__Assigned task__. Print the data that follows word for word, leaving out any picture.
==== Data for processing ====
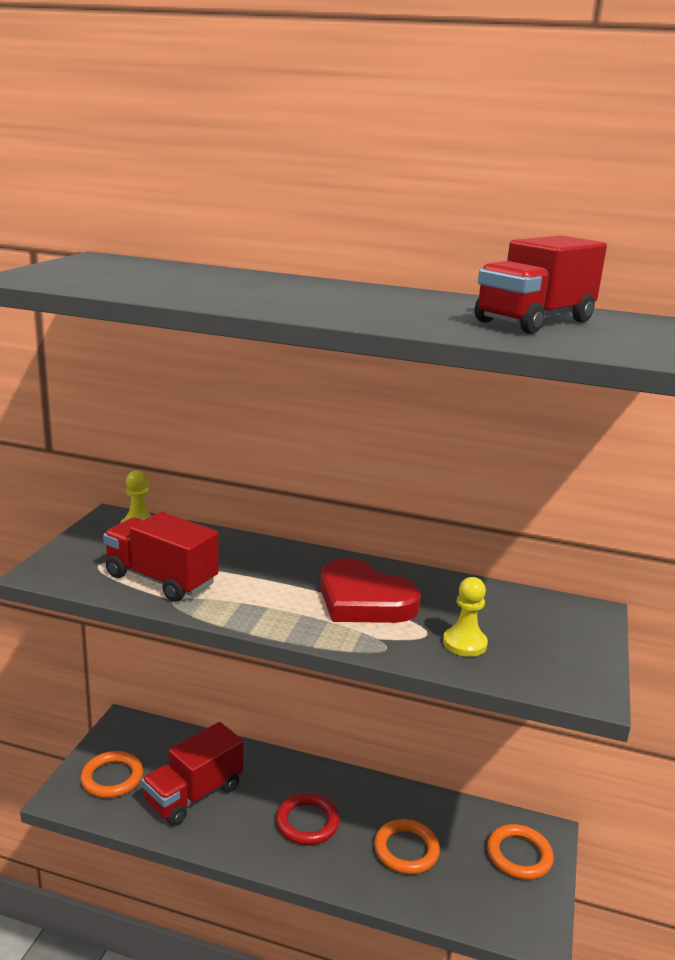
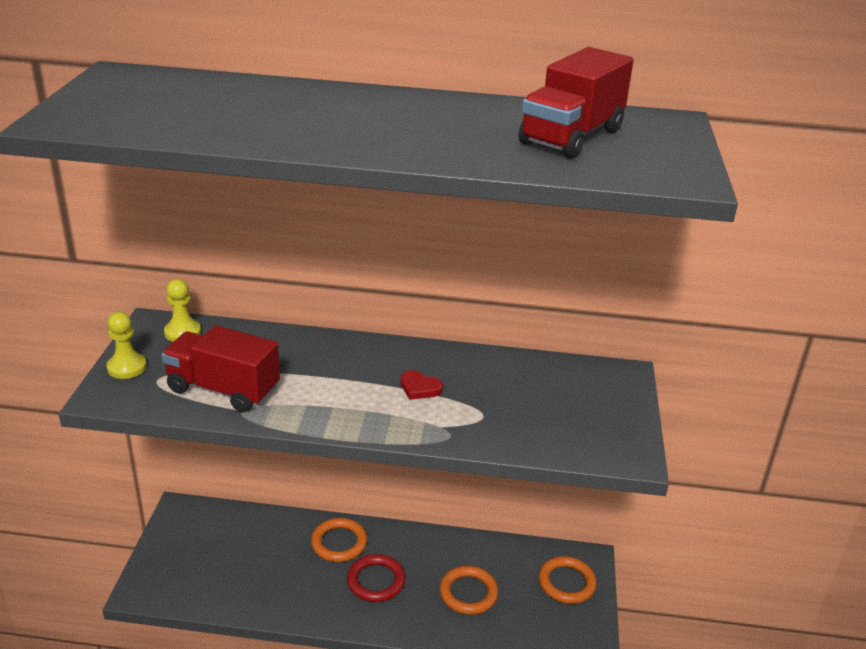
camera: 10 degrees left, 10 degrees up
(112, 778) = (183, 565): orange ring -> orange ring (339, 543)
(193, 794) = (265, 570): red truck -> none
(364, 600) = (419, 388): red heart -> red heart, size x0.44
(464, 643) = (518, 422): yellow pawn -> yellow pawn (127, 367)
====
__Answer to the exercise__.
camera: 10 degrees left, 10 degrees up
(112, 778) = (183, 565): orange ring -> orange ring (339, 543)
(193, 794) = (265, 570): red truck -> none
(364, 600) = (419, 388): red heart -> red heart, size x0.44
(464, 643) = (518, 422): yellow pawn -> yellow pawn (127, 367)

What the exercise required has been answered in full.